> [Aim of the exercise]: From the line containing "none -> tan brick E6 level 1" down to the line containing "none -> brown brick K4 level 1", copy out the entries below exactly, both lines included, and nothing else; pictures do not belong in the copy.

> [Input for this task]:
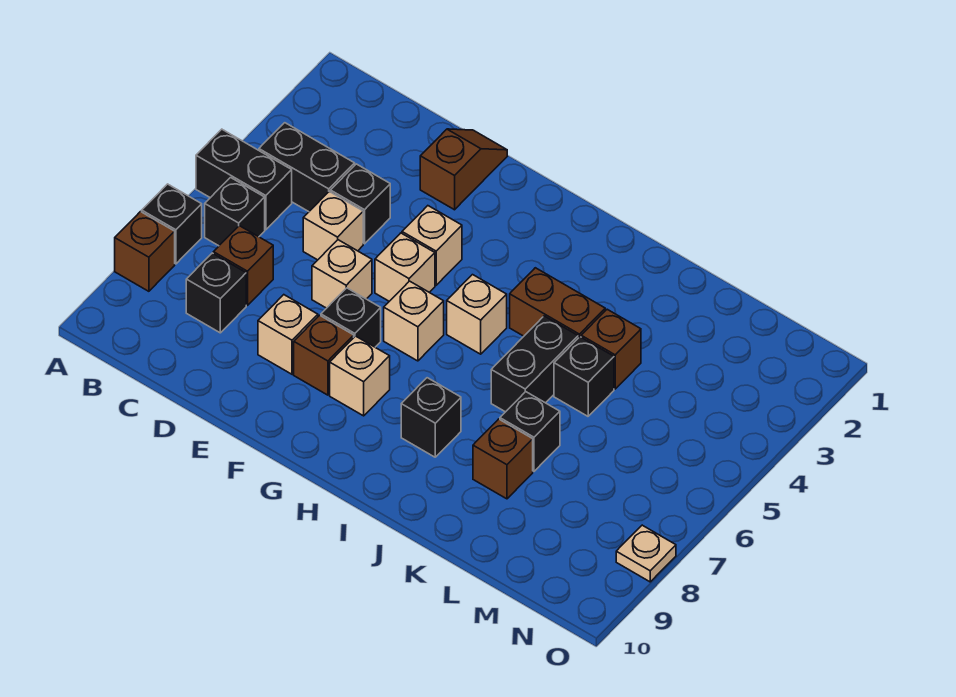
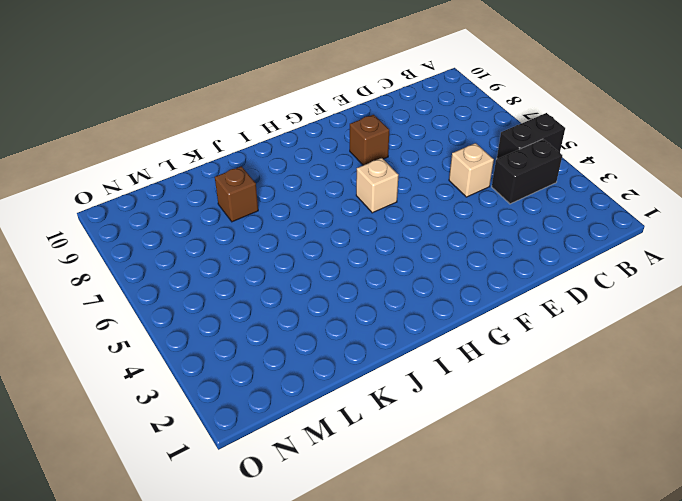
none -> black brick A7 level 1
none -> brown brick A8 level 1
none -> black brick B6 level 1

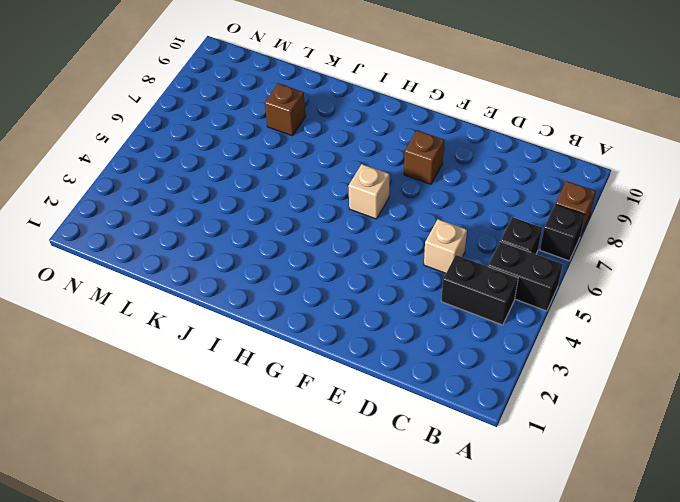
none -> brown brick C7 level 1
none -> black brick C8 level 1
none -> black brick D4 level 1

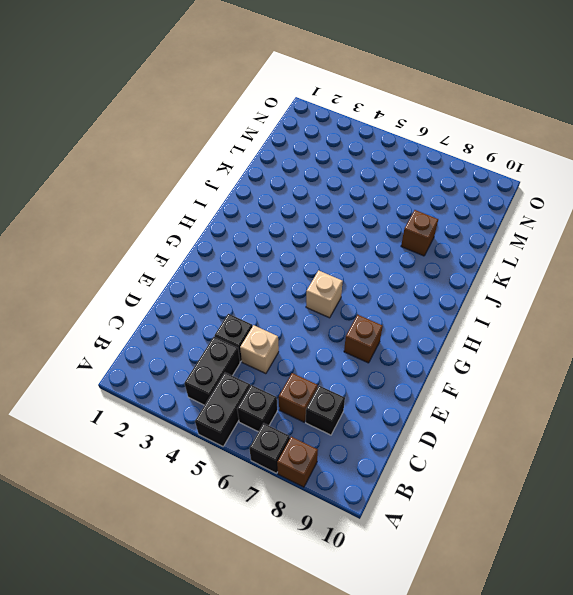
none -> brown slope E1:E2 level 1 top 2
none -> tan brick E6 level 1
none -> tan brick E8 level 1

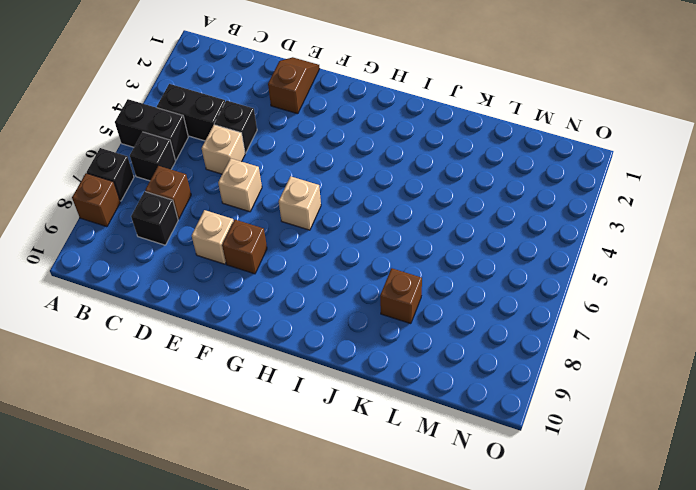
none -> tan brick F4 level 1
none -> tan brick F5 level 1
none -> black brick F7 level 1

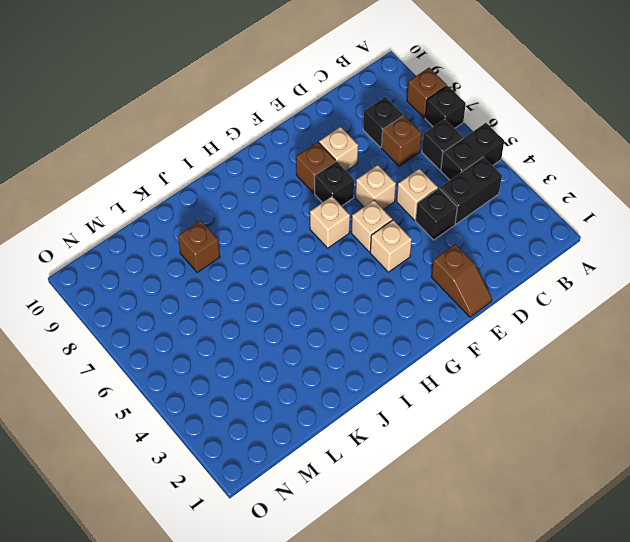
none -> tan brick G8 level 1
none -> tan brick H5 level 1
none -> brown brick I4:J4 level 1

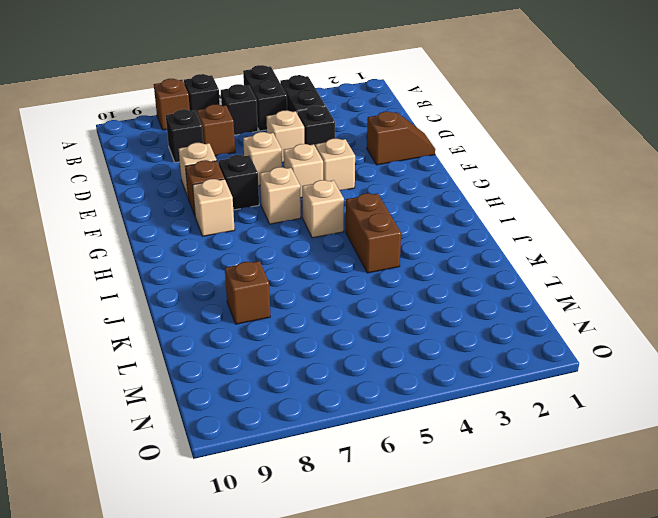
none -> black brick I8 level 1
none -> black brick J5:J6 level 1
none -> brown brick K4 level 1

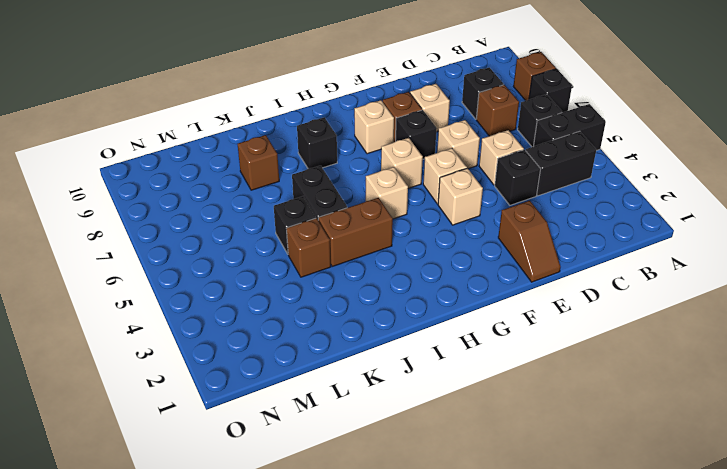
none -> black brick K7 level 1
none -> tan plate O8 level 1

> [Response]:
none -> tan brick E6 level 1
none -> tan brick E8 level 1

none -> tan brick F4 level 1
none -> tan brick F5 level 1
none -> black brick F7 level 1

none -> tan brick G8 level 1
none -> tan brick H5 level 1
none -> brown brick I4:J4 level 1

none -> black brick I8 level 1
none -> black brick J5:J6 level 1
none -> brown brick K4 level 1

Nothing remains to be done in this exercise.